[Start of section]

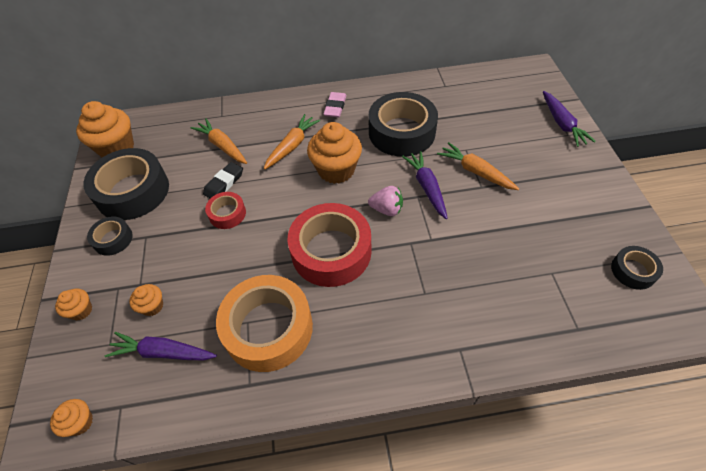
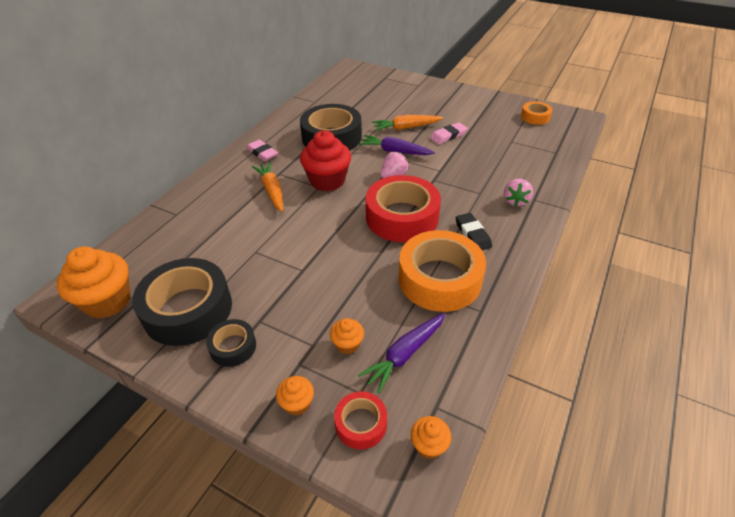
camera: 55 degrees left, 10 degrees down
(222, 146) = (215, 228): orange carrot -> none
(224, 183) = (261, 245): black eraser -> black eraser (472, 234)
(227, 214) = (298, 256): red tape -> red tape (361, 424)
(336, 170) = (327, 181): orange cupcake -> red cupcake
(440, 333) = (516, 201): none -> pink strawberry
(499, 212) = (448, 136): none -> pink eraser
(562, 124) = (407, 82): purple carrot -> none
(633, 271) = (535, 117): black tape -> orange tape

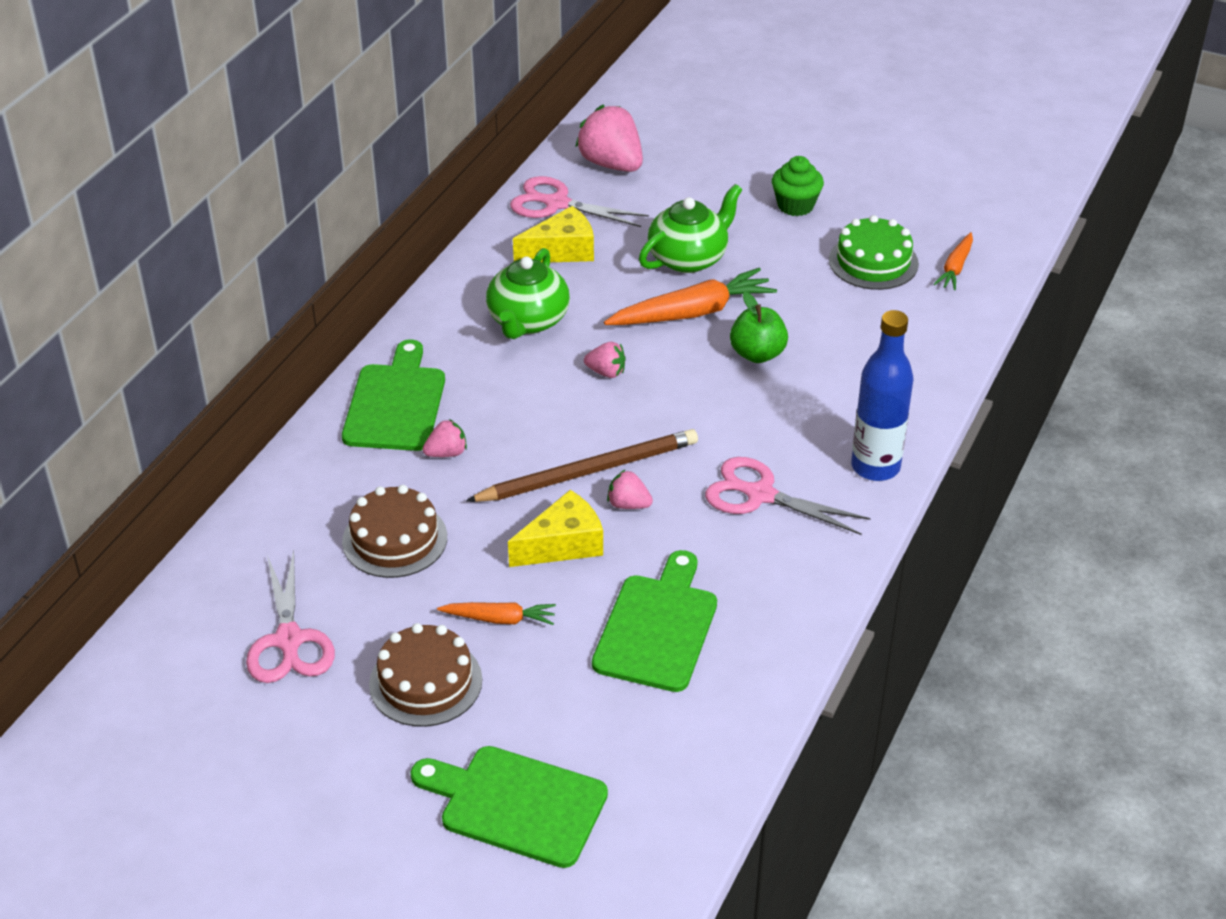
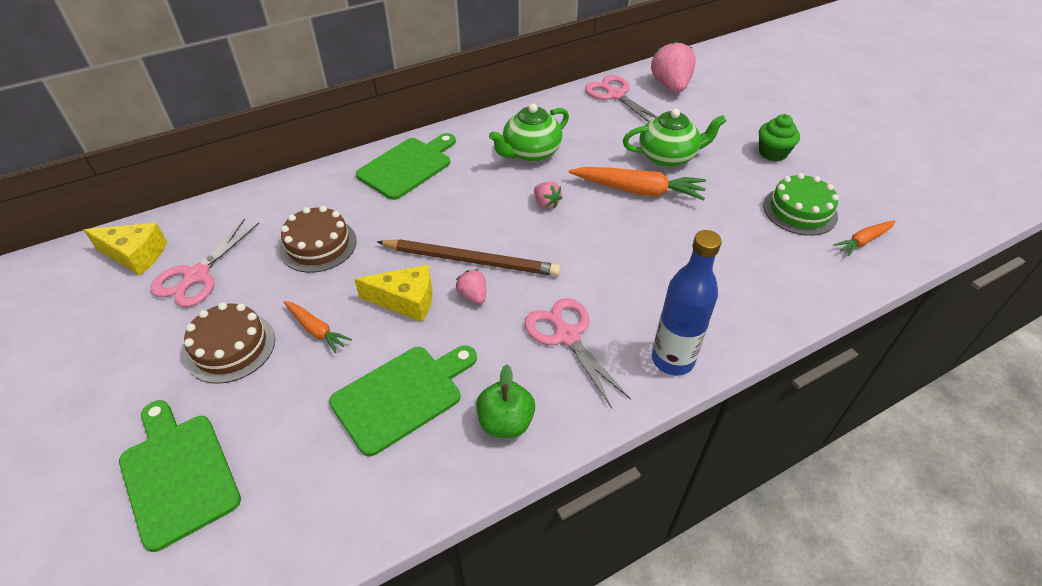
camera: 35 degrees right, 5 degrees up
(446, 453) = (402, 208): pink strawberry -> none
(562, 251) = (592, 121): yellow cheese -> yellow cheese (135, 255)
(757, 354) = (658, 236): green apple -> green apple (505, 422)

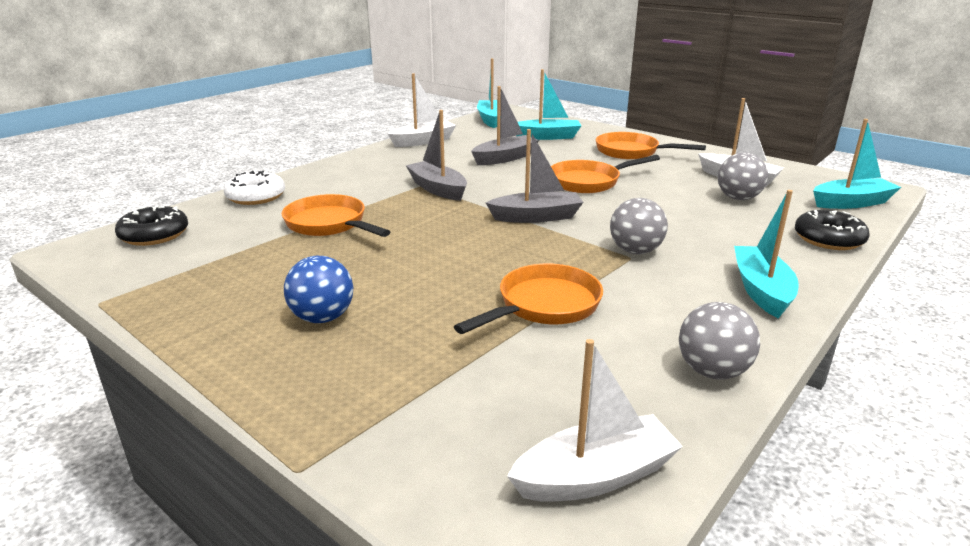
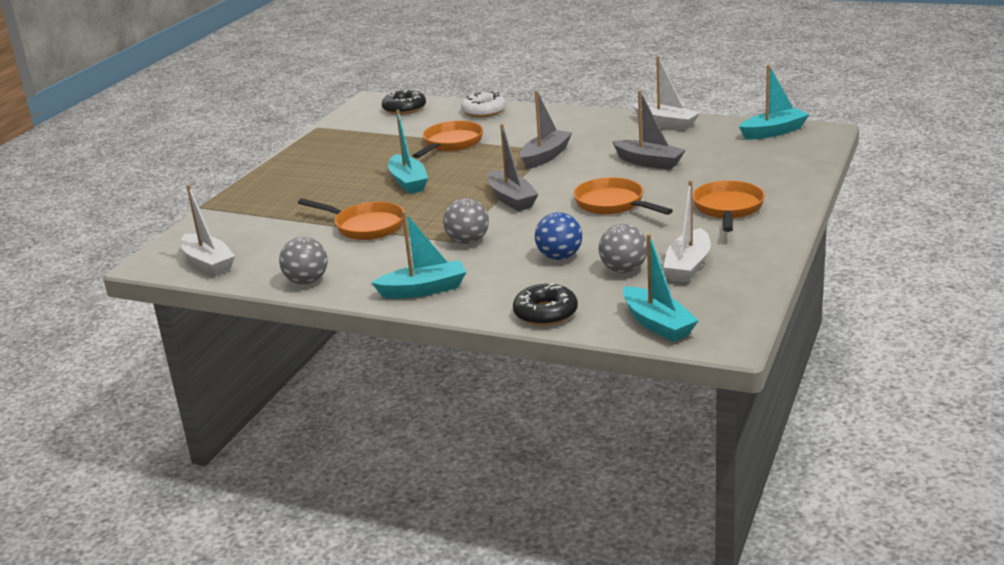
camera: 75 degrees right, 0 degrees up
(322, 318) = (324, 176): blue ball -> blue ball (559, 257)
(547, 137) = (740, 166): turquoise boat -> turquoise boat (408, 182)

[End of section]

Task goal = The answer must be a single number: the count of lines in the listing that hold the word "camera".

Response area = 3